[Opening Source data section]

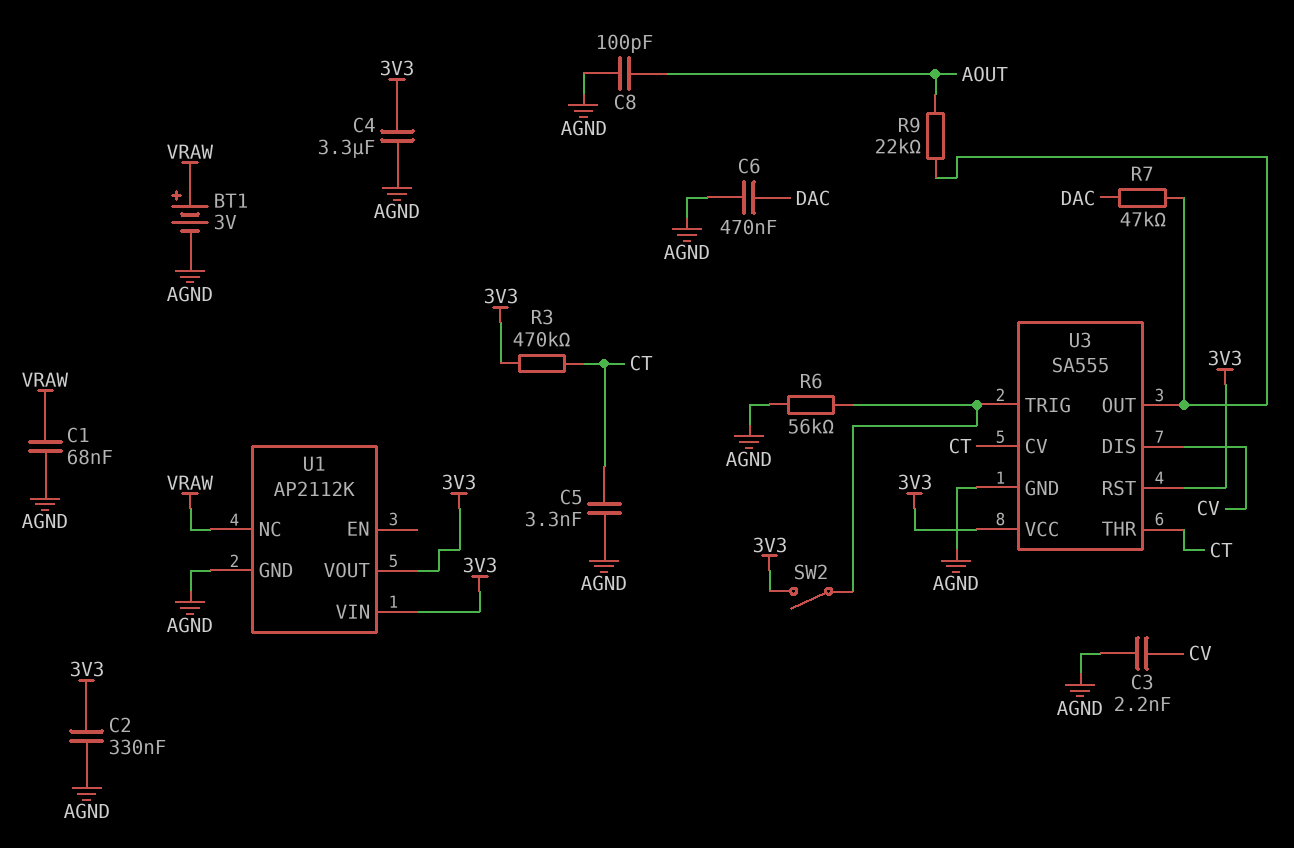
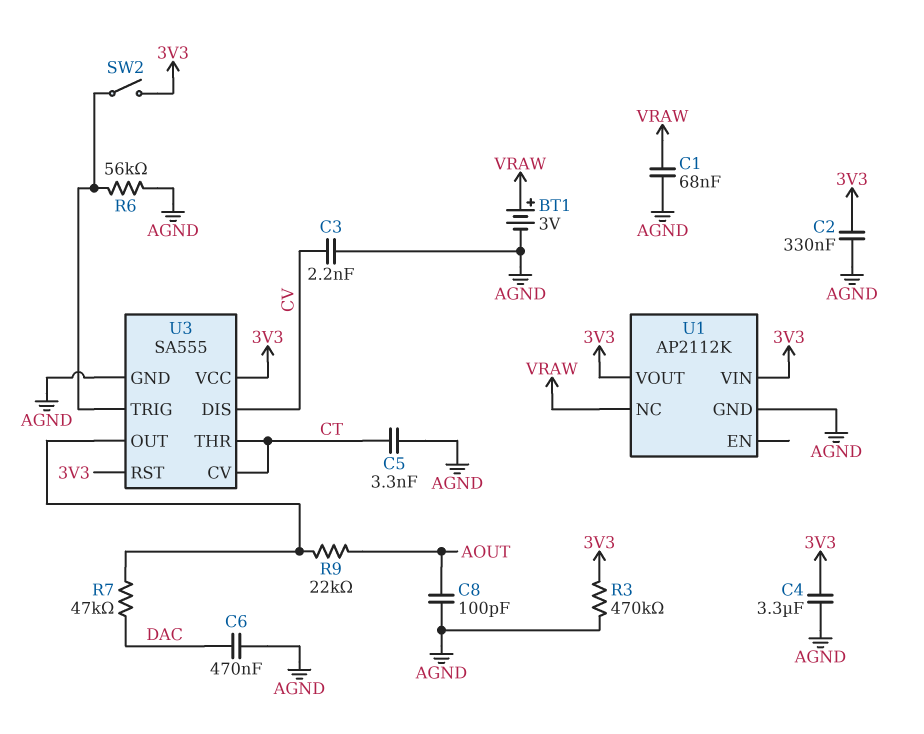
R3: 470k (3V3, CT) -> 470k (3V3, AGND)

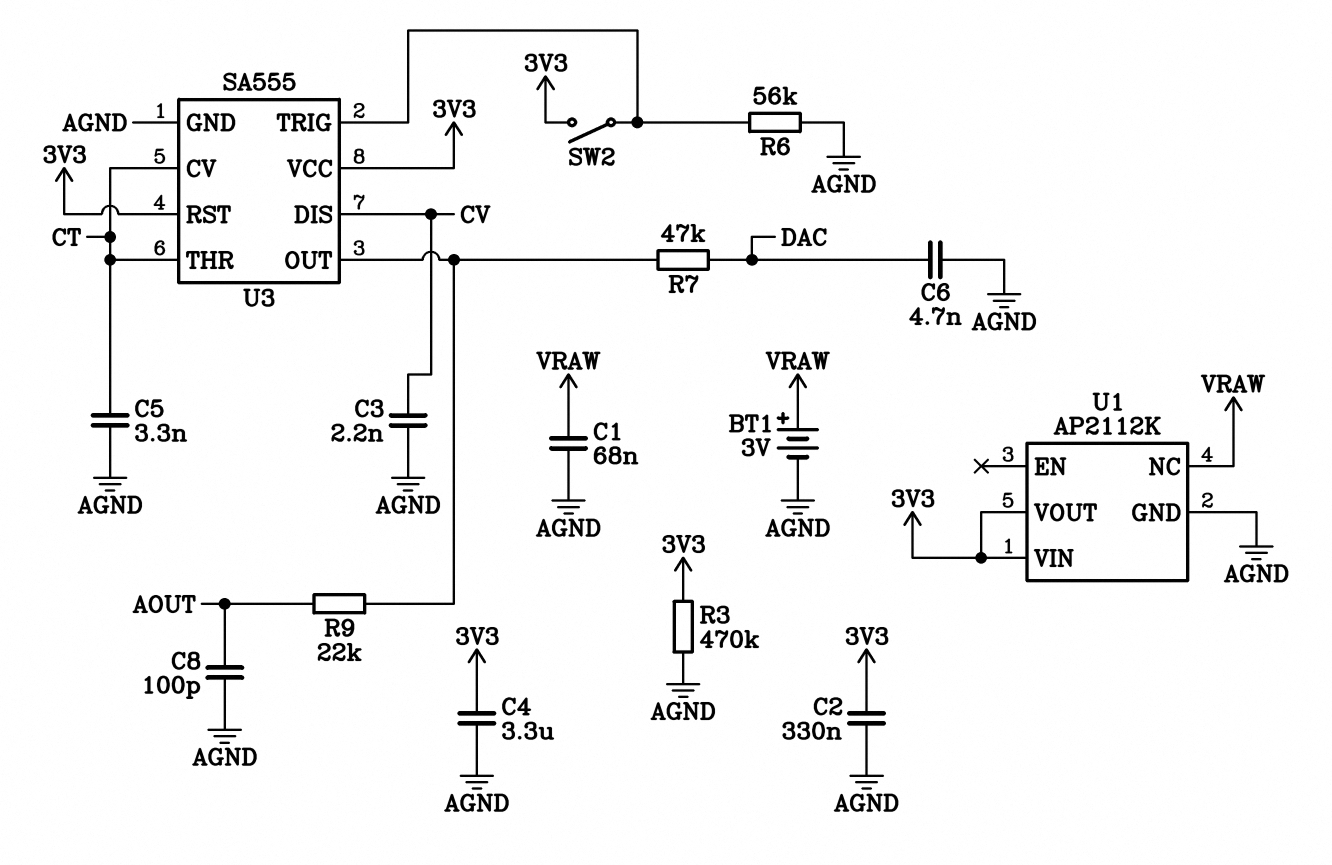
C6: 470nF (AGND, DAC) -> 4.7nF (AGND, DAC)

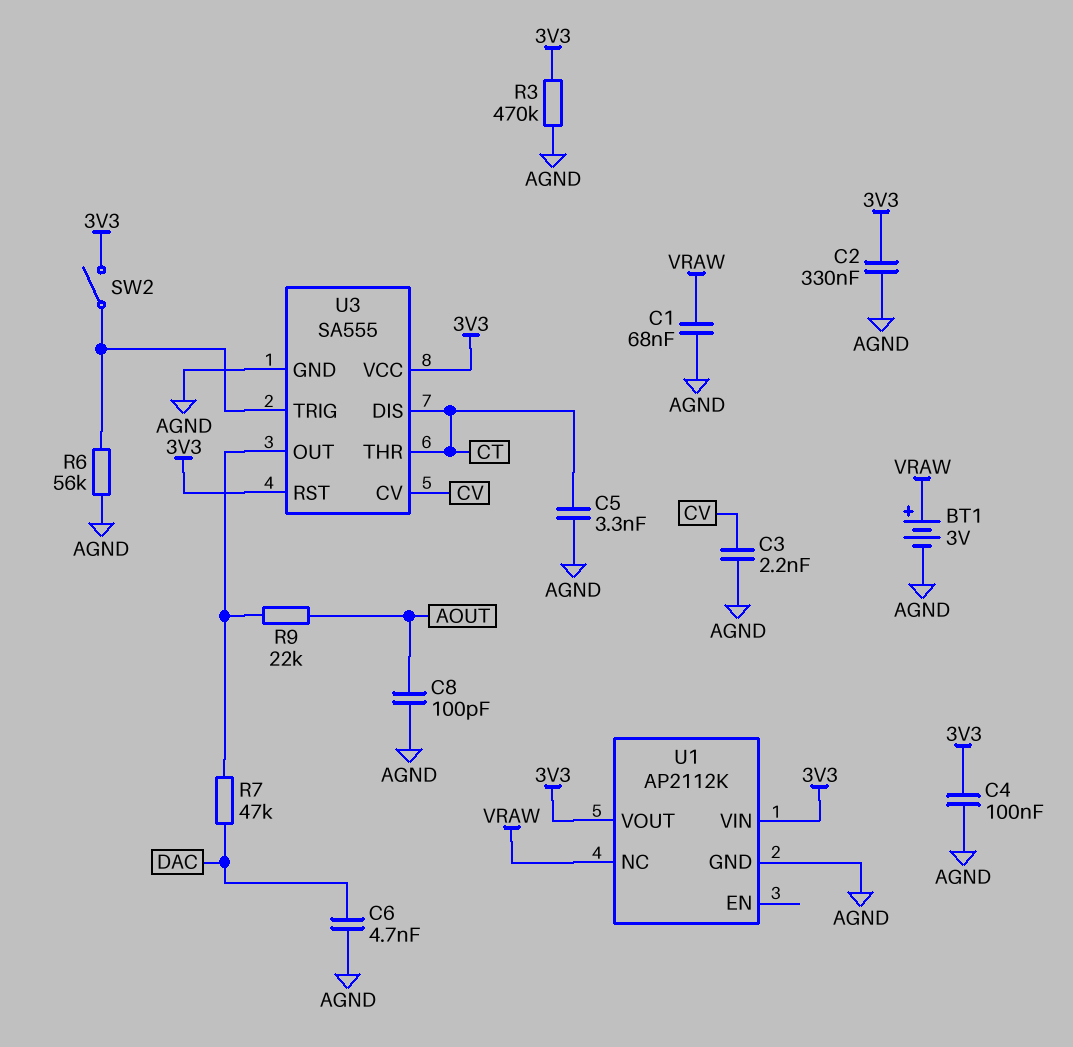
C4: 3.3uF (3V3, AGND) -> 100nF (3V3, AGND)
U3 pin CV: CT -> CV
U3 pin DIS: CV -> CT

[Closing Source data section]

Directions for this task:
Down to the last line, set down the data above exactly, and omit all images.

Expected answer:
R3: 470k (3V3, CT) -> 470k (3V3, AGND)

C6: 470nF (AGND, DAC) -> 4.7nF (AGND, DAC)

C4: 3.3uF (3V3, AGND) -> 100nF (3V3, AGND)
U3 pin CV: CT -> CV
U3 pin DIS: CV -> CT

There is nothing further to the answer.